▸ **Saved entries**
-*-*-
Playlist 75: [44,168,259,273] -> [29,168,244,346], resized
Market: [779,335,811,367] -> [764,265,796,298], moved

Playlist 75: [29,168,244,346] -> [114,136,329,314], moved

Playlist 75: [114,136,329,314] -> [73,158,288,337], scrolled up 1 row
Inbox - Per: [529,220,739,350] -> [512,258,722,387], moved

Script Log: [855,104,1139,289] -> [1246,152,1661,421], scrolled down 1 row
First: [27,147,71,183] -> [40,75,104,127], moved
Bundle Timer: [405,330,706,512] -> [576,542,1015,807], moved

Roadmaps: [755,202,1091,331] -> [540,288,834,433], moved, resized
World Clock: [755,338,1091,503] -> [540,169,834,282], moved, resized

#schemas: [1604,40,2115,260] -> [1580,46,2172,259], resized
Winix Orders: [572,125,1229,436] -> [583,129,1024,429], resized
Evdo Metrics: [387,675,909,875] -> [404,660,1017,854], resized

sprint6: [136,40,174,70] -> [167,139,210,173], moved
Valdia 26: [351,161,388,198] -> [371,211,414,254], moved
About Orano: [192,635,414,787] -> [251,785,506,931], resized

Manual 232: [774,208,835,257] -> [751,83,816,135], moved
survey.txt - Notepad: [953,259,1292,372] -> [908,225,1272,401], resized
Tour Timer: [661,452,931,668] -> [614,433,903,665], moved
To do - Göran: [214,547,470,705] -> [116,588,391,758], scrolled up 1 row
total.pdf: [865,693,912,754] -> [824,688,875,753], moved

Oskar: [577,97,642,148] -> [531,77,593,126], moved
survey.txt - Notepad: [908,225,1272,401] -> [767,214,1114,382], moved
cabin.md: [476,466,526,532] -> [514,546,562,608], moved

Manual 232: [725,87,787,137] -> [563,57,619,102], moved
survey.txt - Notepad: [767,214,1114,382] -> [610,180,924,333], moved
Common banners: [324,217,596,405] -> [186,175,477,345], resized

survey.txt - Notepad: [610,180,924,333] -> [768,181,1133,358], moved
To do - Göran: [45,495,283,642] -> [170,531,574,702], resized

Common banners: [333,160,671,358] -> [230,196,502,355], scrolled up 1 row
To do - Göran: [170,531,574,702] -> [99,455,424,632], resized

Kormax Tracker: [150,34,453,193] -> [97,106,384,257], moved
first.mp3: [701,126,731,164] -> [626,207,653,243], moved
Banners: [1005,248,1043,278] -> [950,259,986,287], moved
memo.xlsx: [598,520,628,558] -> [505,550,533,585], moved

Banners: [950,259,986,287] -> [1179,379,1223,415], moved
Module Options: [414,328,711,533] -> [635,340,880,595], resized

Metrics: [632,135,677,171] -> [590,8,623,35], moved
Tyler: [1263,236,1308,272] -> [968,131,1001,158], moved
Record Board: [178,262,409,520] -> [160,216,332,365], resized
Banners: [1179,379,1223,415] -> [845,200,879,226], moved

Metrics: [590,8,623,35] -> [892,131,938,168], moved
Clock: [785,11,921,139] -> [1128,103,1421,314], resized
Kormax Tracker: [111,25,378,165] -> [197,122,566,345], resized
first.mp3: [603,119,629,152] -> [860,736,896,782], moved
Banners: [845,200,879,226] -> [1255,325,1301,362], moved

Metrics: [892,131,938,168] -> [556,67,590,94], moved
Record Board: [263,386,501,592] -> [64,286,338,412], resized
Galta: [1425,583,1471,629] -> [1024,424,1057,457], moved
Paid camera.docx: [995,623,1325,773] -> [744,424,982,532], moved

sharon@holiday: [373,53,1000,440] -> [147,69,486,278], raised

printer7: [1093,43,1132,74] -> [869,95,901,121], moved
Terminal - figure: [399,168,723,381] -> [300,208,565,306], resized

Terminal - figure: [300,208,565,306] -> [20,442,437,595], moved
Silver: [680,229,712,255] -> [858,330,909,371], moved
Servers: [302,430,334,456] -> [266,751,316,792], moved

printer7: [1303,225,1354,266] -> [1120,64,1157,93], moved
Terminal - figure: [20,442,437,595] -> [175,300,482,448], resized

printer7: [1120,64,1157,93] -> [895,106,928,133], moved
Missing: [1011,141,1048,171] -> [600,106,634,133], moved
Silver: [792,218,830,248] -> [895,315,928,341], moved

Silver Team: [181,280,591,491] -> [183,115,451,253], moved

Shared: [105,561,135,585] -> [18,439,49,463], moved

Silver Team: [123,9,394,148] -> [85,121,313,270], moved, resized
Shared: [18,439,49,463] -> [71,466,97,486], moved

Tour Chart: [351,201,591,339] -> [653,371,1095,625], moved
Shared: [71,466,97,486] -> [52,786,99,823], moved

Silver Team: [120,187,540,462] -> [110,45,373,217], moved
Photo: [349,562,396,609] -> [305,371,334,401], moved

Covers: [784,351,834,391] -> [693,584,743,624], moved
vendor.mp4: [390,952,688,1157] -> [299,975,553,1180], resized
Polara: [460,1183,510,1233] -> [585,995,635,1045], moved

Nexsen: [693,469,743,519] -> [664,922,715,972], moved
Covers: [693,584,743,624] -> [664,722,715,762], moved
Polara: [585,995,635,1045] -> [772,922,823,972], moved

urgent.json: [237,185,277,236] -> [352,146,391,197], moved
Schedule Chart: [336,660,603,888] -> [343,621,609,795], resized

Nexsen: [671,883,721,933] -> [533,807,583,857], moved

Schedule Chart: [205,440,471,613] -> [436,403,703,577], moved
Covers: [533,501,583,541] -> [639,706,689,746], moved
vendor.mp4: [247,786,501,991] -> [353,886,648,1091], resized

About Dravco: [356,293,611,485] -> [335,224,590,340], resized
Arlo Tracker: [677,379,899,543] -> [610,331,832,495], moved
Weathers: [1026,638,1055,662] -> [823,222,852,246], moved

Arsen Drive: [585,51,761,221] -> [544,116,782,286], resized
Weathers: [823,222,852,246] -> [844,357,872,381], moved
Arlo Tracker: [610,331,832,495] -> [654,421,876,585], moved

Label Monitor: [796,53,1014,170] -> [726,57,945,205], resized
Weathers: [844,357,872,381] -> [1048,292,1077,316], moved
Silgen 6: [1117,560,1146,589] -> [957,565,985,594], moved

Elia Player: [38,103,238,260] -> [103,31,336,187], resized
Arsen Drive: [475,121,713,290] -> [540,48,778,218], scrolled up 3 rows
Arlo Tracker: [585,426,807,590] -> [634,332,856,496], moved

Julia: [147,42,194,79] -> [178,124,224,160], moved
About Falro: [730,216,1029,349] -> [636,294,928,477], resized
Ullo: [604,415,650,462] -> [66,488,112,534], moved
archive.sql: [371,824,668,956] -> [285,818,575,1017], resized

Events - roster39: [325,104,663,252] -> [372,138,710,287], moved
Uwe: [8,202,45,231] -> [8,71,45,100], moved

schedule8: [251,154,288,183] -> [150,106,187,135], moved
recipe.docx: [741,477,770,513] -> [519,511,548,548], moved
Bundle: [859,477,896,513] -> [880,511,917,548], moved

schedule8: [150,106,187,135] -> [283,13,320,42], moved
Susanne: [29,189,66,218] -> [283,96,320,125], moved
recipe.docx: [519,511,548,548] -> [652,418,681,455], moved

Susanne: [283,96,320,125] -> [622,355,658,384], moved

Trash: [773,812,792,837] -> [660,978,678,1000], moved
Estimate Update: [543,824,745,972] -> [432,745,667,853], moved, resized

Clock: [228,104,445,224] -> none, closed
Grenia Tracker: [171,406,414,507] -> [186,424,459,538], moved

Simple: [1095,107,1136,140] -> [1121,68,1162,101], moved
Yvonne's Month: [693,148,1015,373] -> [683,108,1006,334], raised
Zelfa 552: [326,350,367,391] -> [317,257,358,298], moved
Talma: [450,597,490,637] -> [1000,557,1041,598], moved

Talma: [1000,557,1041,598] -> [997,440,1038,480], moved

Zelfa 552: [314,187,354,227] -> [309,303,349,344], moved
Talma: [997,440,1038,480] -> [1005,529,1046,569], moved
-*-*-
▸ **Work instruction**
Every line above from the line with "Banners: [1005,248,1043,278] ->" to the line with "Tyler: [1263,236,1308,272] ->", inclusive, must be returned exactly; no other line belongs in the reply.

▸ **The completed task**
Banners: [1005,248,1043,278] -> [950,259,986,287], moved
memo.xlsx: [598,520,628,558] -> [505,550,533,585], moved

Banners: [950,259,986,287] -> [1179,379,1223,415], moved
Module Options: [414,328,711,533] -> [635,340,880,595], resized

Metrics: [632,135,677,171] -> [590,8,623,35], moved
Tyler: [1263,236,1308,272] -> [968,131,1001,158], moved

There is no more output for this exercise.